§ EXERCISE MATERIAL:
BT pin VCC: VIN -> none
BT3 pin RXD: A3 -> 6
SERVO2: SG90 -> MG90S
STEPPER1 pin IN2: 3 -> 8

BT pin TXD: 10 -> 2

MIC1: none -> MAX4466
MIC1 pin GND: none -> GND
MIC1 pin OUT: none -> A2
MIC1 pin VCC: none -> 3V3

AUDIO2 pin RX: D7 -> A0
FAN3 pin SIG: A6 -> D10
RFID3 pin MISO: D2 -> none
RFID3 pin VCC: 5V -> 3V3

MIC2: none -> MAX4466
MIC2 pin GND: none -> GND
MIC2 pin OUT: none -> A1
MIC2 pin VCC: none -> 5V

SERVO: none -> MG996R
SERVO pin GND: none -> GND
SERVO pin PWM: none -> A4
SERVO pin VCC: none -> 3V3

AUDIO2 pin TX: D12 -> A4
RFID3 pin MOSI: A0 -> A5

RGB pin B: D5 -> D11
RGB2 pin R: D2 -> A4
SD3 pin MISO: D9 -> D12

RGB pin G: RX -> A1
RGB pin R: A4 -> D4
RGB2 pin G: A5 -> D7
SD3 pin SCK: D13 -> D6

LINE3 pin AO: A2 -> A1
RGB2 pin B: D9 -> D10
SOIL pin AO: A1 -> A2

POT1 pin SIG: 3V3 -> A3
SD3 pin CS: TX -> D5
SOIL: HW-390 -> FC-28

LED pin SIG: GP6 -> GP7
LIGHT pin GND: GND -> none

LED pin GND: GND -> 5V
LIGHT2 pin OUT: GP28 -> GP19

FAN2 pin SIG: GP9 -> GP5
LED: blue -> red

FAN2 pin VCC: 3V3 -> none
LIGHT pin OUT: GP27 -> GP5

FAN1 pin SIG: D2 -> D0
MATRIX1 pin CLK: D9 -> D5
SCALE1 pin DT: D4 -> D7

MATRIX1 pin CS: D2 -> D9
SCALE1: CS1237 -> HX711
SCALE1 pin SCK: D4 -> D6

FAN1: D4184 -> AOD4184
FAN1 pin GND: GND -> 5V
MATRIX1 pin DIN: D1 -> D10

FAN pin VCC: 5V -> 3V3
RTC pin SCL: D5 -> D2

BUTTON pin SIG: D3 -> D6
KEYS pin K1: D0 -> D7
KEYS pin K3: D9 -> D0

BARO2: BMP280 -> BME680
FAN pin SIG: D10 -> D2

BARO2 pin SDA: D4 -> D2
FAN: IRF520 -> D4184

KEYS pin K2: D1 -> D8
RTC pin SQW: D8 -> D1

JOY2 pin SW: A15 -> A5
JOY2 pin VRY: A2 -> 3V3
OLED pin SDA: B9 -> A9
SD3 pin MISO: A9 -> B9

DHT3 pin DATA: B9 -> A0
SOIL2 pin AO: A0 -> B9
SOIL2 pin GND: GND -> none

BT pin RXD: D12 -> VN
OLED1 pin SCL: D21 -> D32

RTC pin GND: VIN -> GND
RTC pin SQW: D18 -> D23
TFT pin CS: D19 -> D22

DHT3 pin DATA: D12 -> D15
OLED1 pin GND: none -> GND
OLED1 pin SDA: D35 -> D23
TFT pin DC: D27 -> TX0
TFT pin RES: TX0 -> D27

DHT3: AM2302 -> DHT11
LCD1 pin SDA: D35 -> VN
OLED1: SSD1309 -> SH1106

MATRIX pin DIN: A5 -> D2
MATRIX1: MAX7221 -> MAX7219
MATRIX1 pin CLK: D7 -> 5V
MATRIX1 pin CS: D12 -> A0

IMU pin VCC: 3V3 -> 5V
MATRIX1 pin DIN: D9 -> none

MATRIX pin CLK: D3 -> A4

§ TASK ITEM:
In the material above, find the line containing "LIGHT2 pin OUT: GP28 -> GP19" and the line containing "FAN1 pin GND: GND -> 5V", then write out exactly those two lines and every line between them, and nothing more.

§ ANSWER BOX:
LIGHT2 pin OUT: GP28 -> GP19

FAN2 pin SIG: GP9 -> GP5
LED: blue -> red

FAN2 pin VCC: 3V3 -> none
LIGHT pin OUT: GP27 -> GP5

FAN1 pin SIG: D2 -> D0
MATRIX1 pin CLK: D9 -> D5
SCALE1 pin DT: D4 -> D7

MATRIX1 pin CS: D2 -> D9
SCALE1: CS1237 -> HX711
SCALE1 pin SCK: D4 -> D6

FAN1: D4184 -> AOD4184
FAN1 pin GND: GND -> 5V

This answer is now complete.